Written task: Give the entries again exactly as they appear, but without the images.
====== Source records ======
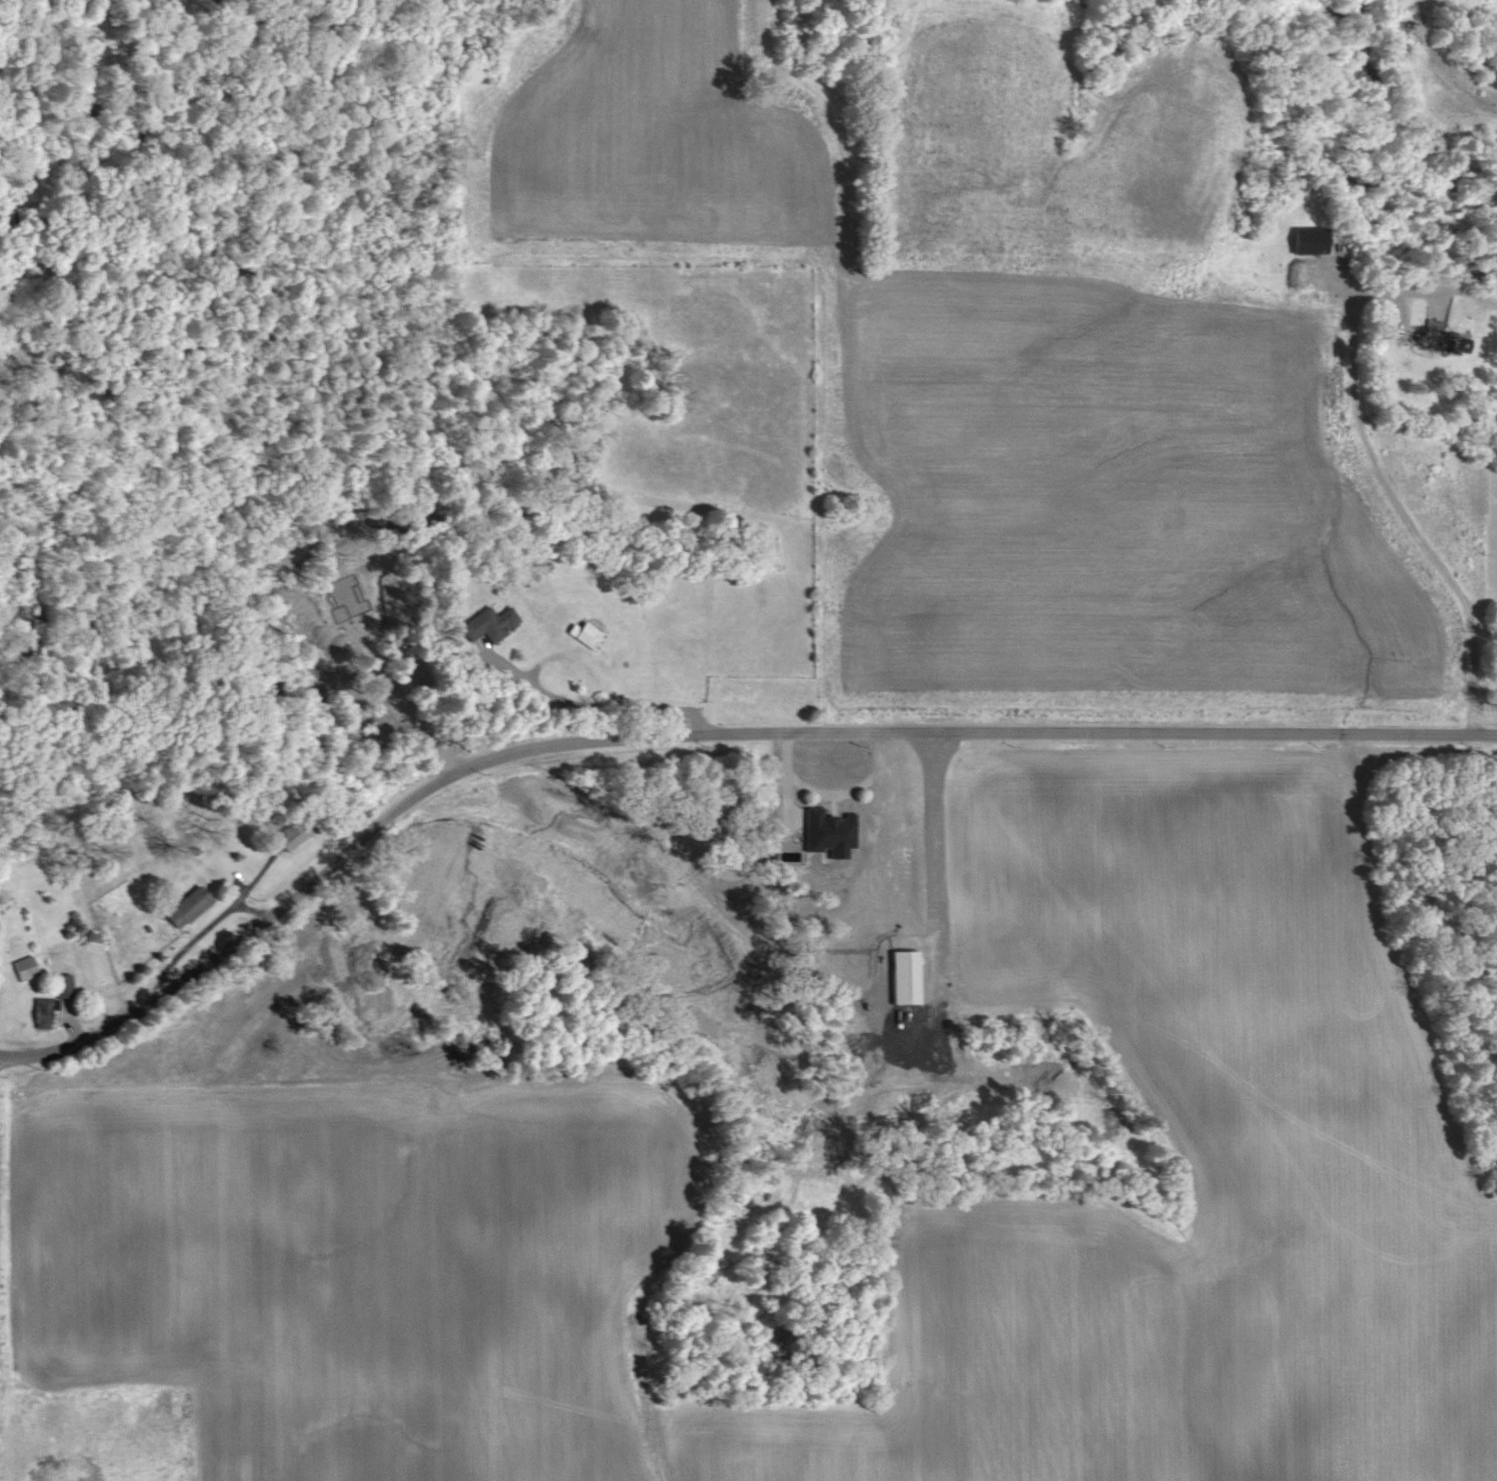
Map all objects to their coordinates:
building: (1316, 240)
building: (1442, 335)
road: (1371, 461)
building: (491, 624)
road: (587, 707)
road: (700, 732)
building: (833, 832)
building: (193, 907)
building: (30, 968)
building: (910, 977)
building: (50, 1013)

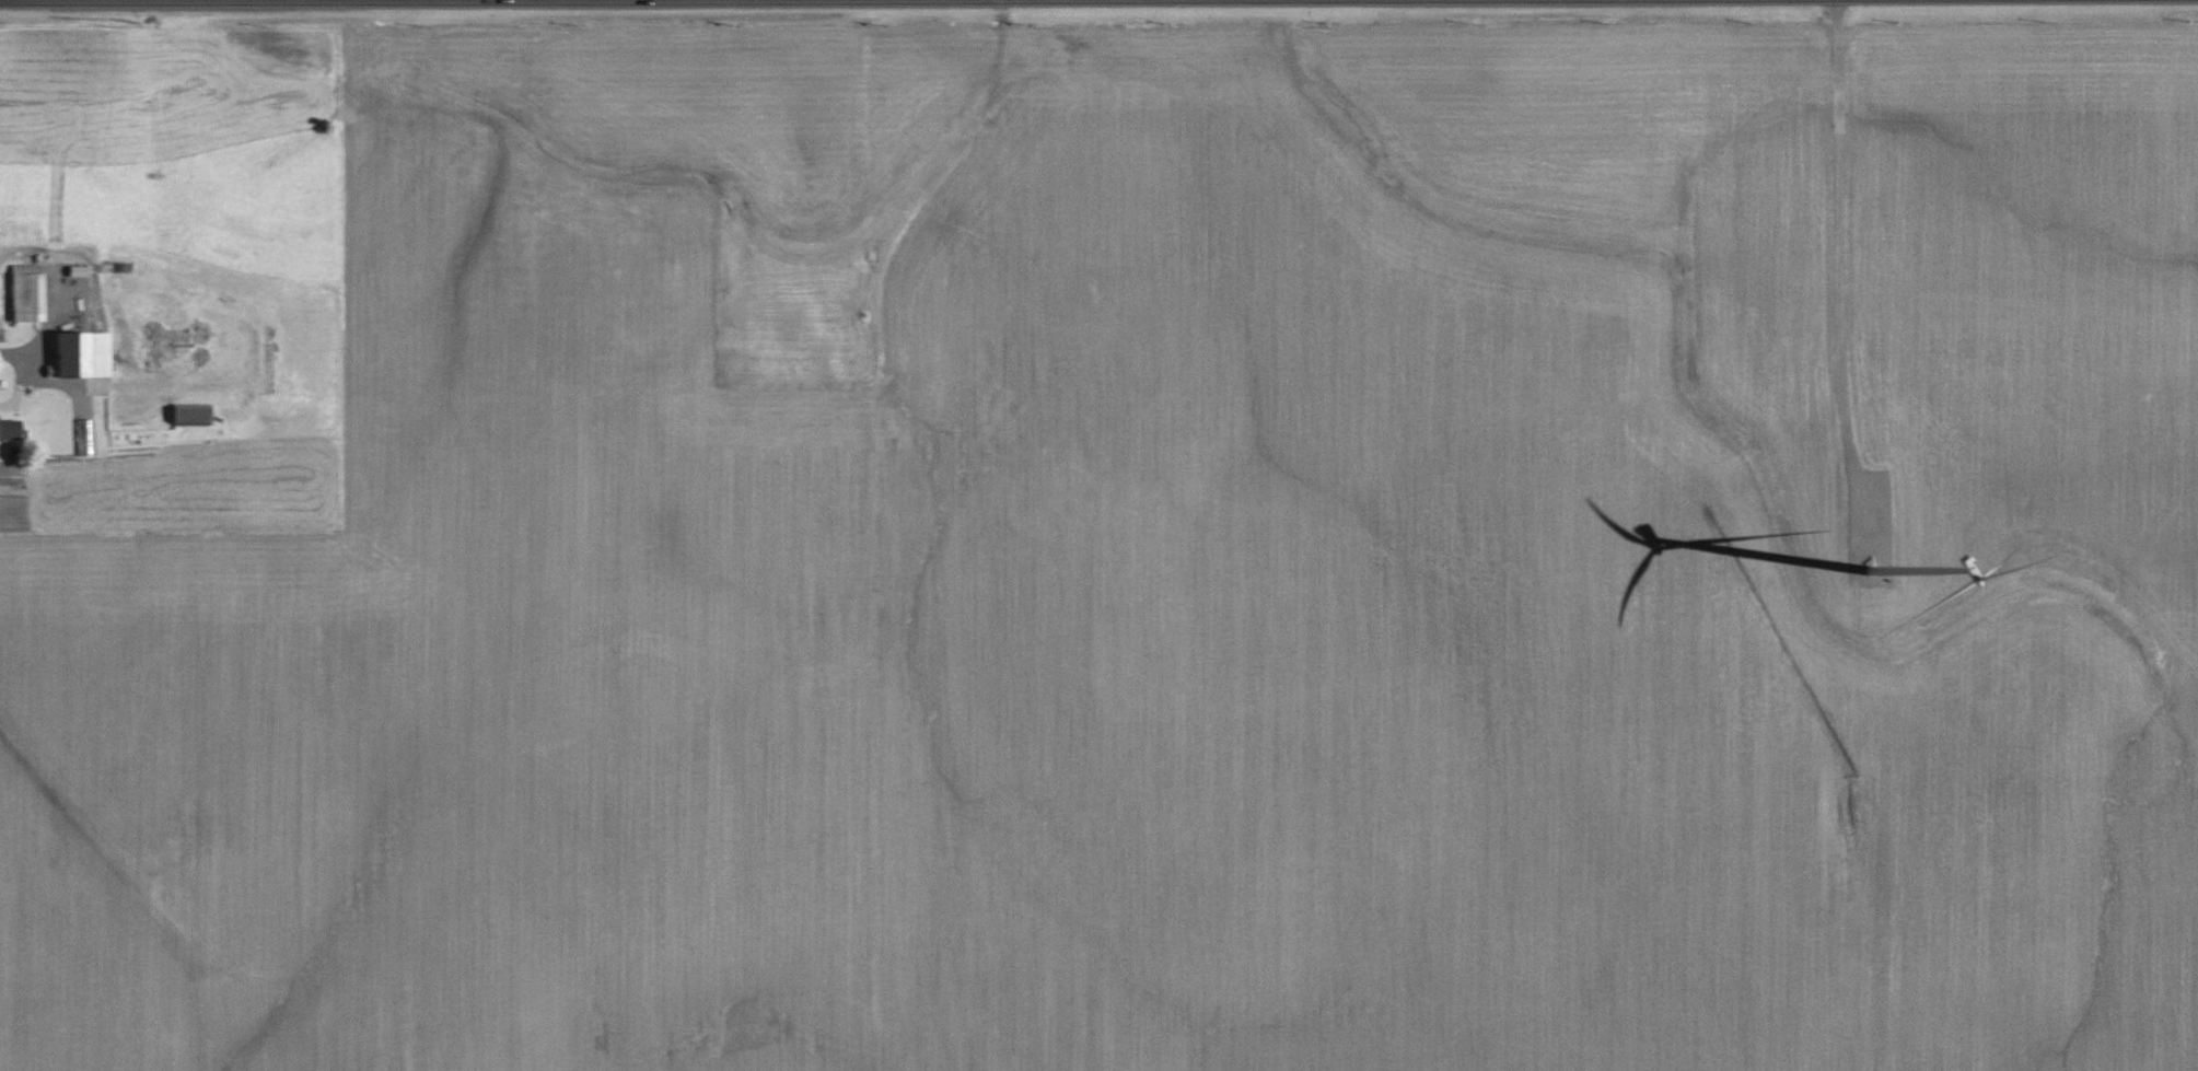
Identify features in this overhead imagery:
building: (22, 292)
building: (157, 331)
building: (195, 331)
road: (33, 332)
building: (76, 353)
building: (195, 355)
building: (148, 358)
road: (11, 379)
building: (187, 413)
building: (8, 428)
wind turbine: (1867, 566)

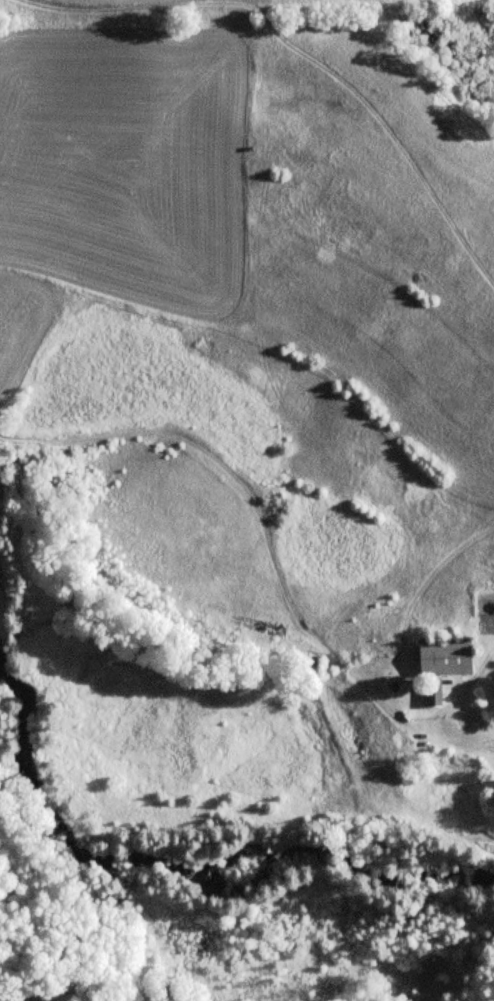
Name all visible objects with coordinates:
building: (440, 665)
road: (479, 717)
building: (460, 725)
river: (181, 868)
======
Worked solution:
Map all objects to their coordinates:
building: (1316, 240)
building: (1442, 335)
road: (1371, 461)
building: (491, 624)
road: (587, 707)
road: (700, 732)
building: (833, 832)
building: (193, 907)
building: (30, 968)
building: (910, 977)
building: (50, 1013)

Identify features in this overhead imagery:
building: (22, 292)
building: (157, 331)
building: (195, 331)
road: (33, 332)
building: (76, 353)
building: (195, 355)
building: (148, 358)
road: (11, 379)
building: (187, 413)
building: (8, 428)
wind turbine: (1867, 566)

Name all visible objects with coordinates:
building: (440, 665)
road: (479, 717)
building: (460, 725)
river: (181, 868)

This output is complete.